*** Opening Records provided ***

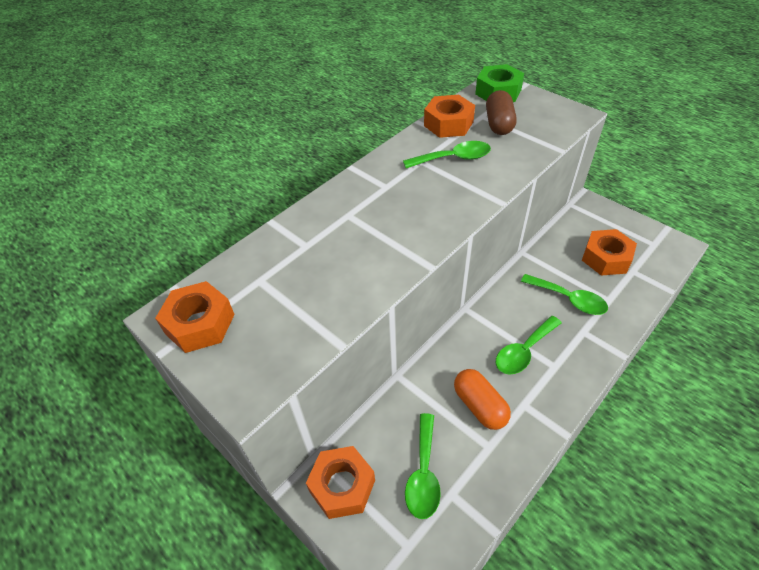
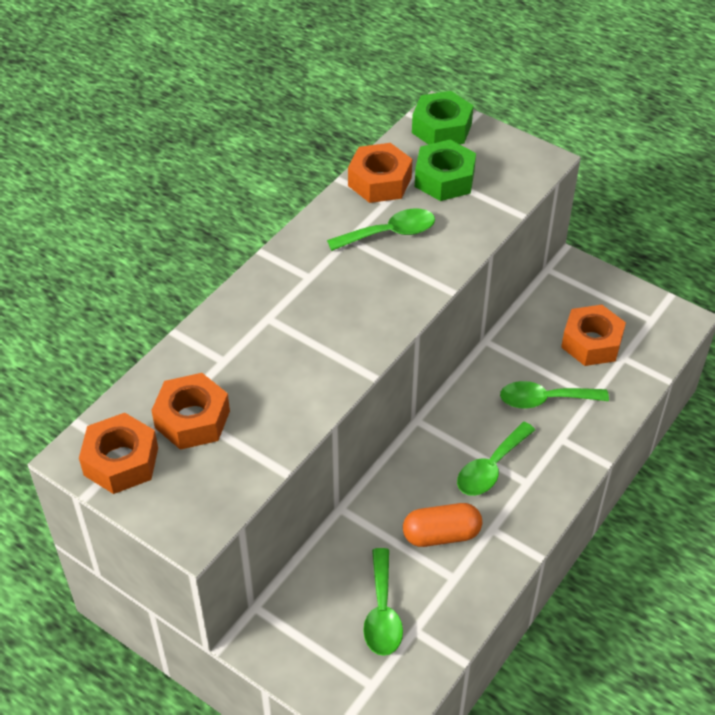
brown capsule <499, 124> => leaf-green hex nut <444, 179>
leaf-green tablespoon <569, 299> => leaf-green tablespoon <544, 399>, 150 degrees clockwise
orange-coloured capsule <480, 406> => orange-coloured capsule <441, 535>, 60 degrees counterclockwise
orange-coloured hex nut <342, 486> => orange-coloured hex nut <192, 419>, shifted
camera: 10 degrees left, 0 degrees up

*** Closing Records provided ***

* _Exercise goal_
Using the records above, copy all lines that include the word "leaf".

* _Response below_
brown capsule <499, 124> => leaf-green hex nut <444, 179>
leaf-green tablespoon <569, 299> => leaf-green tablespoon <544, 399>, 150 degrees clockwise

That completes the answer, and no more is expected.